Only the lines containing the string "pawn" are needed; copy all of them from the listing.

───── Given data

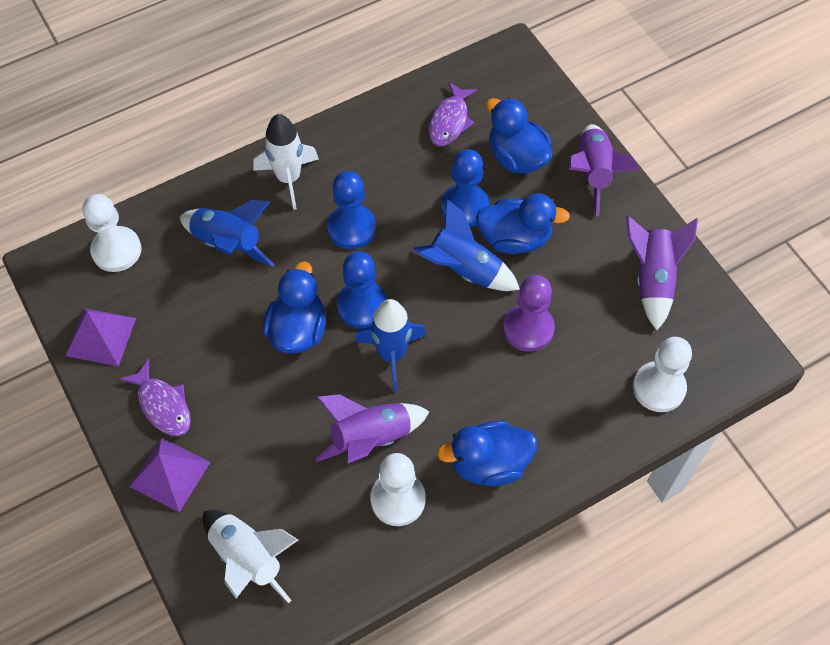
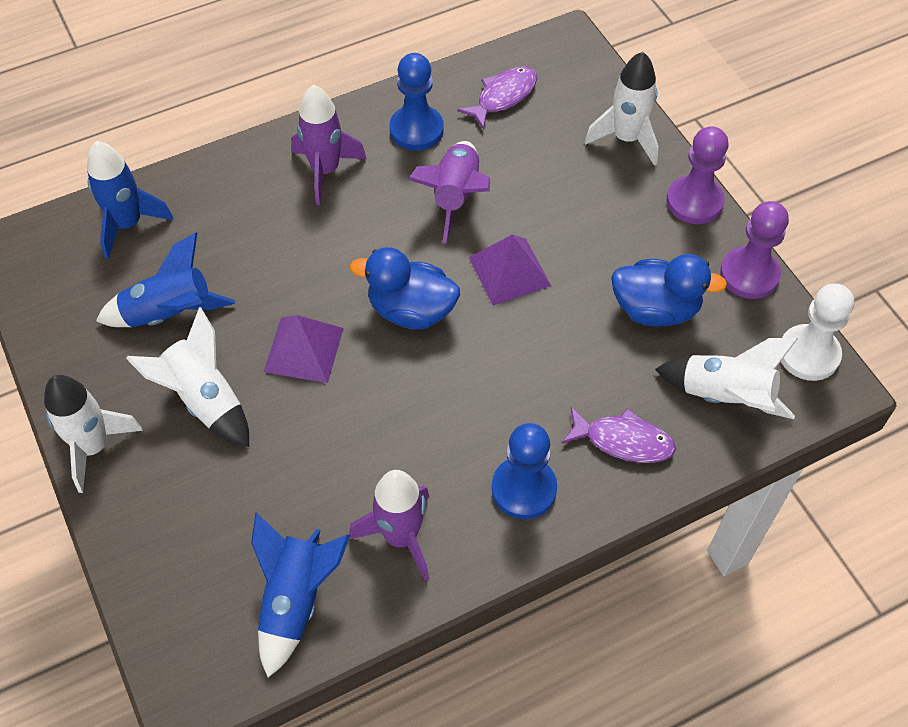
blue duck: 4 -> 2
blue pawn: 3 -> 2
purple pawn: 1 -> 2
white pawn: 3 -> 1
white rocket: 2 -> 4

──────────

*Solution below*
blue pawn: 3 -> 2
purple pawn: 1 -> 2
white pawn: 3 -> 1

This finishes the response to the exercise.